REQUIRED ACTION:
Although the data below contains pictures, please reproduce only its words, exactly.

RECORDED DATA:
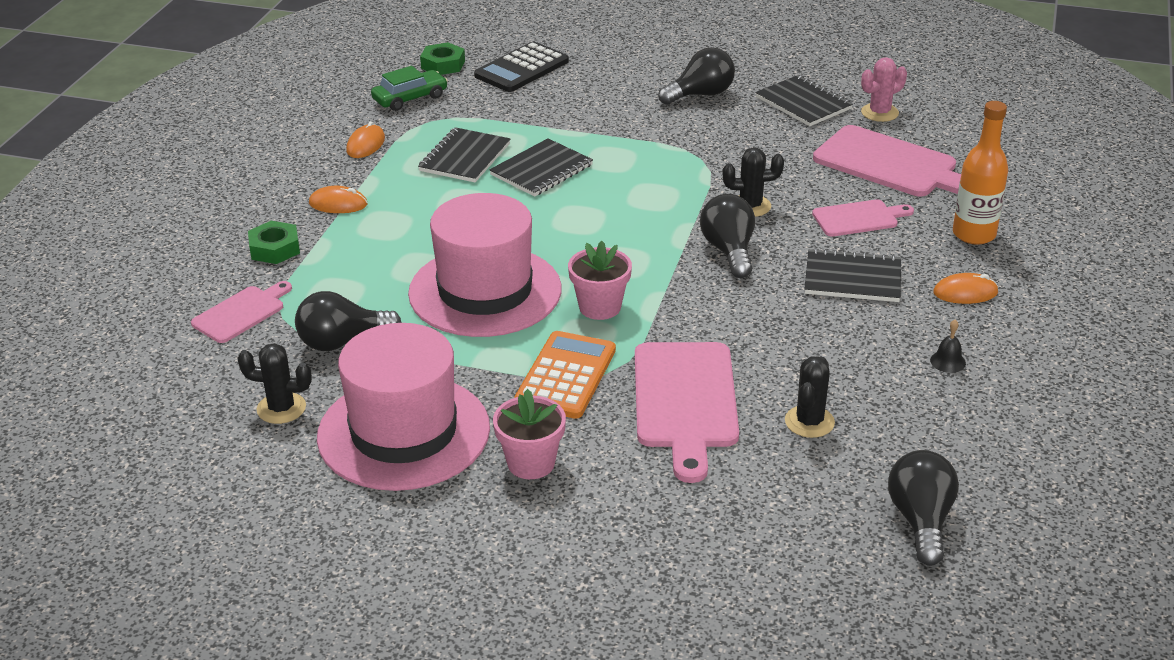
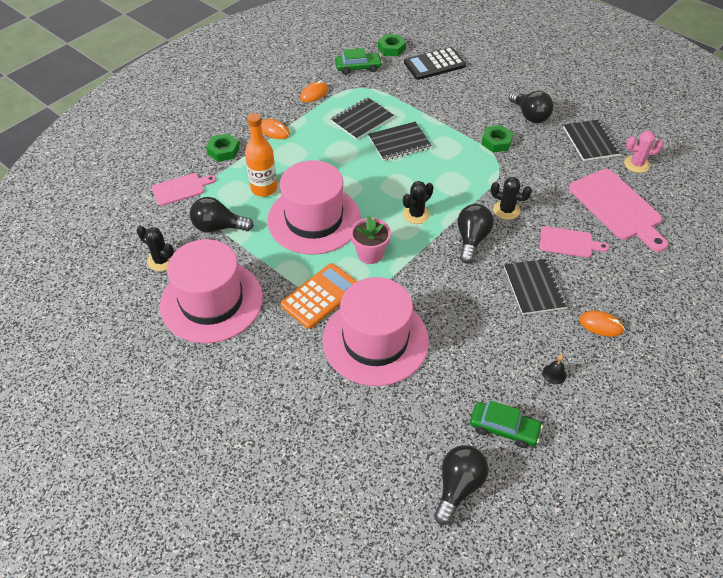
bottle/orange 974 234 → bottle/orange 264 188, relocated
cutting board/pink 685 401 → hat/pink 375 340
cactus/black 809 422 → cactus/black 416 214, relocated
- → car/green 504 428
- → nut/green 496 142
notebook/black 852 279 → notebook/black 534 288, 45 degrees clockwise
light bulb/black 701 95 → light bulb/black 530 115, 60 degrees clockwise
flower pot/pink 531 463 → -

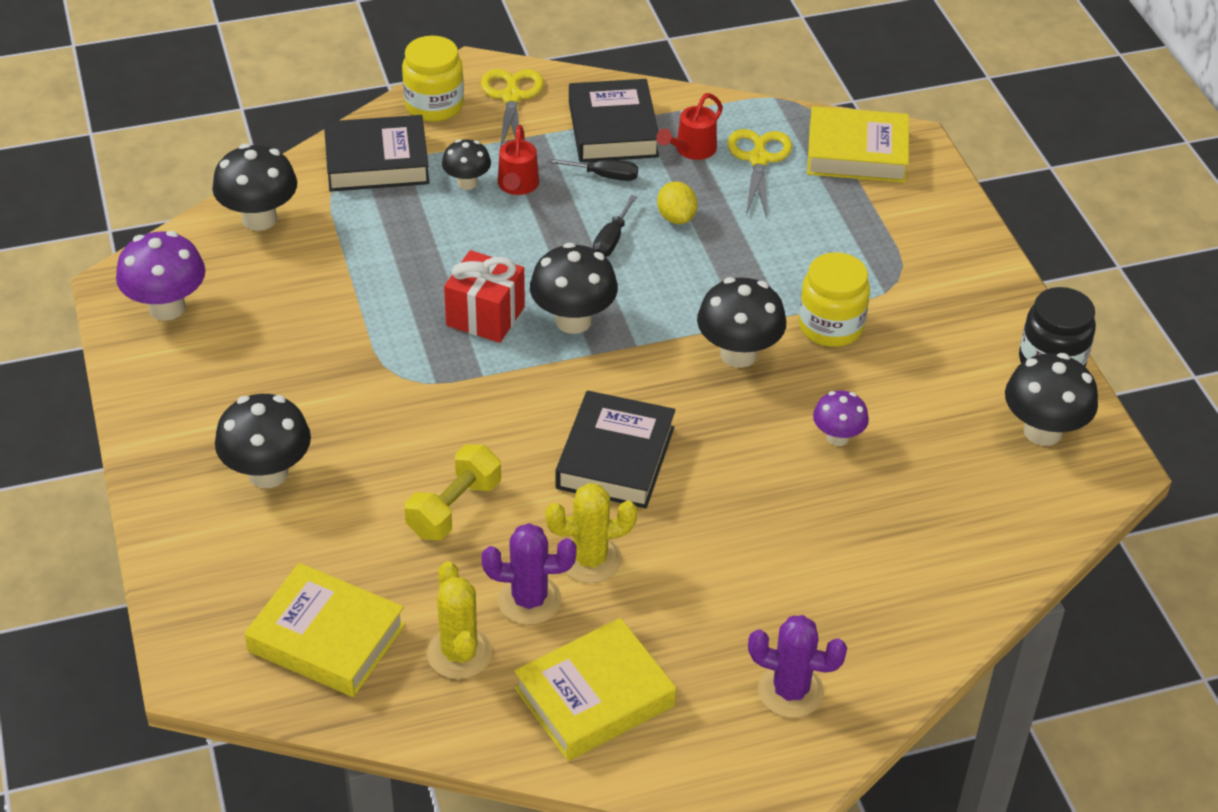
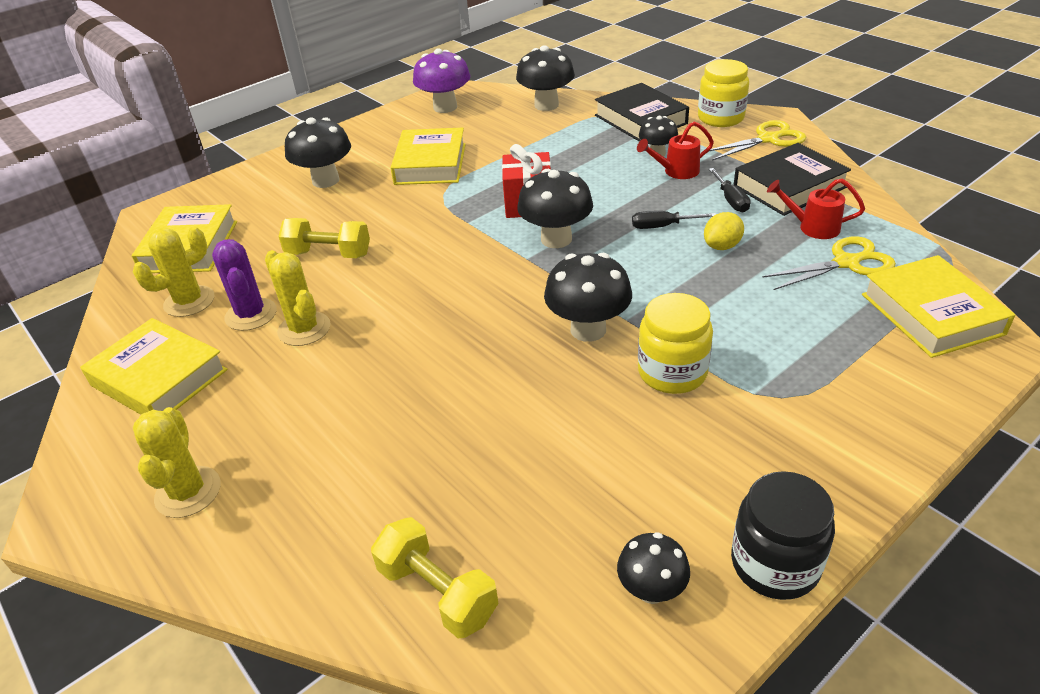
cactus/purple 790 691 → cactus/yellow 188 492
- → dumbbell/yellow 437 592
- → book/yellow 430 164
mushroom/black 1042 431 → mushroom/black 651 590, x0.60
book/black 615 457 → -
mushroom/purple 837 437 → -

THE COMPLETED TASK:
bottle/orange 974 234 → bottle/orange 264 188, relocated
cutting board/pink 685 401 → hat/pink 375 340
cactus/black 809 422 → cactus/black 416 214, relocated
- → car/green 504 428
- → nut/green 496 142
notebook/black 852 279 → notebook/black 534 288, 45 degrees clockwise
light bulb/black 701 95 → light bulb/black 530 115, 60 degrees clockwise
flower pot/pink 531 463 → -

cactus/purple 790 691 → cactus/yellow 188 492
- → dumbbell/yellow 437 592
- → book/yellow 430 164
mushroom/black 1042 431 → mushroom/black 651 590, x0.60
book/black 615 457 → -
mushroom/purple 837 437 → -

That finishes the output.